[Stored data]

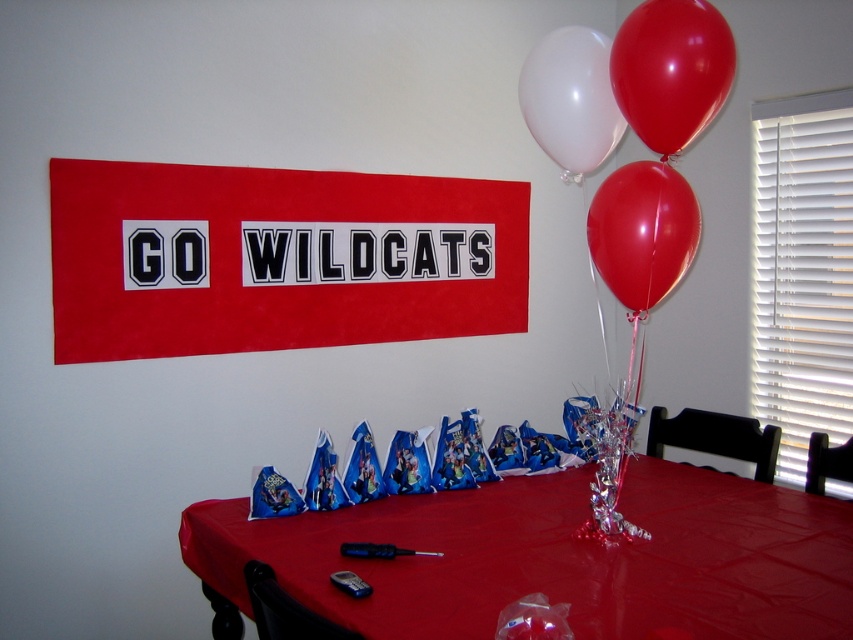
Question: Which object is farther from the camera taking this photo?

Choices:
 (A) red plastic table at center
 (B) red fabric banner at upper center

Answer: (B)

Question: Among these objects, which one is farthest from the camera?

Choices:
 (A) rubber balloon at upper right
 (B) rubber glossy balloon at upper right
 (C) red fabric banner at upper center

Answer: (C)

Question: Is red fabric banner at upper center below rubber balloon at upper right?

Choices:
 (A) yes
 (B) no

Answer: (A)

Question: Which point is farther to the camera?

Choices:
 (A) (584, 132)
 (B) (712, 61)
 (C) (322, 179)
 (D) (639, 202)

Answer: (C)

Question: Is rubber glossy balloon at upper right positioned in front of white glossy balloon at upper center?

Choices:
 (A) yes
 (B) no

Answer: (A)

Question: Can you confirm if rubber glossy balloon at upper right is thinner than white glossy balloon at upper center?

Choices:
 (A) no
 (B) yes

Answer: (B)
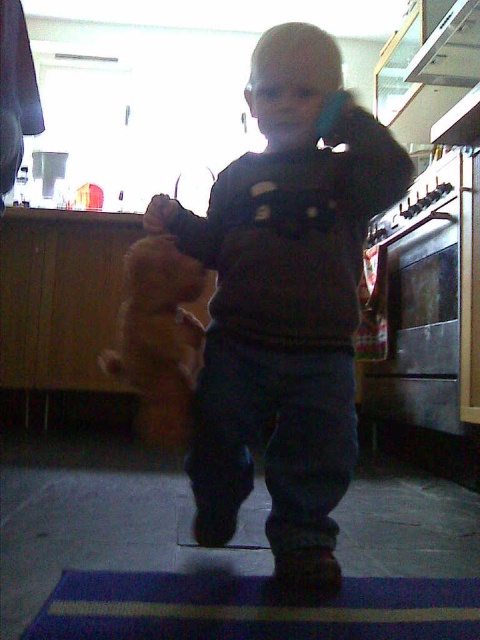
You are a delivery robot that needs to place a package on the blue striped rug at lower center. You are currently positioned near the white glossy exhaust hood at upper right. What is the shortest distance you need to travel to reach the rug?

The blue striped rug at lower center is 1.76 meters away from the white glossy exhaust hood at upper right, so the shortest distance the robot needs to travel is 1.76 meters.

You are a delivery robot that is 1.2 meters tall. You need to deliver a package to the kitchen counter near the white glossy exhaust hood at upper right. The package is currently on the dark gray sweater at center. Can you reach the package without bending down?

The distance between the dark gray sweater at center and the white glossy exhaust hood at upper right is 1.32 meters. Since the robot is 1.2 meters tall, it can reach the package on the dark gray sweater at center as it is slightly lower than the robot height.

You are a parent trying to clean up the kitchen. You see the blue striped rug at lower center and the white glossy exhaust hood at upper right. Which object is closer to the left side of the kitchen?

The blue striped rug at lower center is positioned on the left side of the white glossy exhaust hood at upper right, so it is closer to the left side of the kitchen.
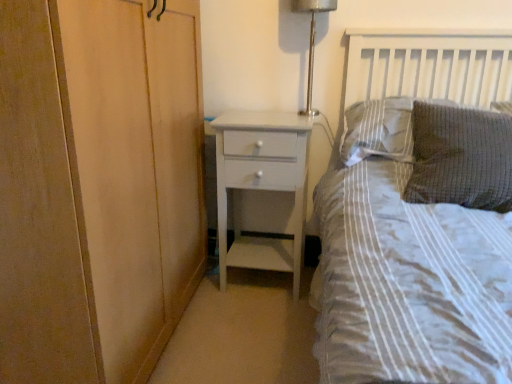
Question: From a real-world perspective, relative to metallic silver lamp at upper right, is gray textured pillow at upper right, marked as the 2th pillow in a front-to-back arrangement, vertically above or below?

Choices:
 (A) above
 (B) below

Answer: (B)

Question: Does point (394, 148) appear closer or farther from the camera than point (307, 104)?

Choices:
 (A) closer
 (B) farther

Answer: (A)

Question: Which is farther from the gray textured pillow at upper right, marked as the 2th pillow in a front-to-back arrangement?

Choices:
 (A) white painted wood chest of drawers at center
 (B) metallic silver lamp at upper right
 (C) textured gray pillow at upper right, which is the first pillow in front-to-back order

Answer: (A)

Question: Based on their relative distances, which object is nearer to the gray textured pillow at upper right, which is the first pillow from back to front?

— Work request —
Copy out each line of the listing that contains the word "below".

— Written reply —
Question: Is red fabric banner at upper center below rubber balloon at upper right?
Question: From a real-world perspective, relative to metallic silver lamp at upper right, is gray textured pillow at upper right, marked as the 2th pillow in a front-to-back arrangement, vertically above or below?
 (B) below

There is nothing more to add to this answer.